## Problem
Look below for the lines from the one with "camera: 25 degrees left, 5 degrees down" to the one with "(455, 478) = (340, 472): purple", and copy exactly those lines, both ends included.

## Data records
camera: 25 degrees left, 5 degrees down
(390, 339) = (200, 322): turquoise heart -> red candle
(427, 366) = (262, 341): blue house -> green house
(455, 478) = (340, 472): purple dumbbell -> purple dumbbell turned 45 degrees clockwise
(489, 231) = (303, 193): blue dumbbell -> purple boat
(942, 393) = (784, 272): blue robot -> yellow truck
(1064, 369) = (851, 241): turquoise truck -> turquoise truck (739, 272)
==
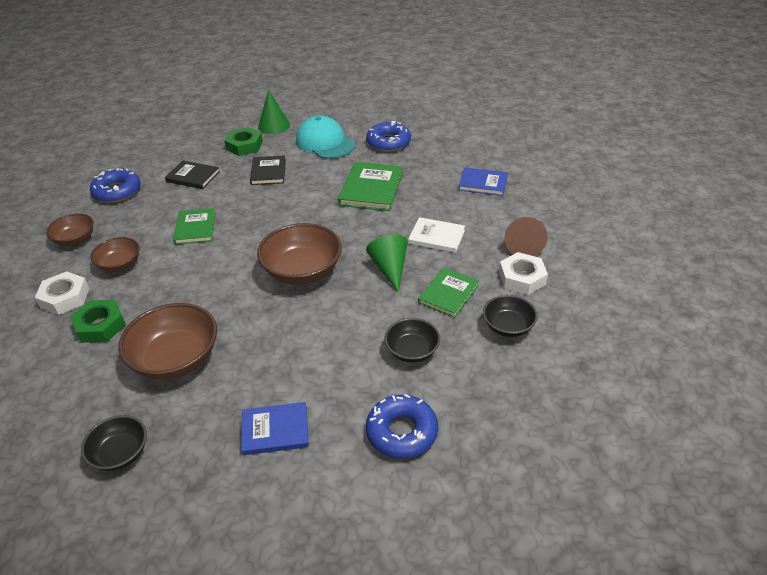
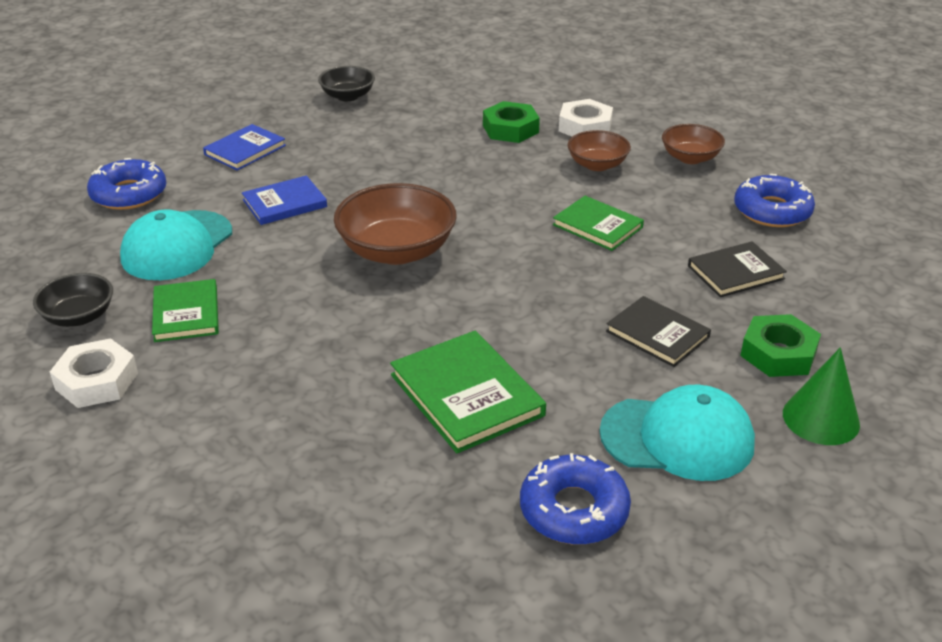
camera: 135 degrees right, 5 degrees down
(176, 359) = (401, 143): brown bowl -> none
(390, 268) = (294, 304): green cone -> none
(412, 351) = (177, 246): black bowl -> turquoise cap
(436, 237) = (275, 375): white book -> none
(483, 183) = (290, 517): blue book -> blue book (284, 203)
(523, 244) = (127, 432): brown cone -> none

## Written response
camera: 25 degrees left, 5 degrees down
(390, 339) = (200, 322): turquoise heart -> red candle
(427, 366) = (262, 341): blue house -> green house
(455, 478) = (340, 472): purple dumbbell -> purple dumbbell turned 45 degrees clockwise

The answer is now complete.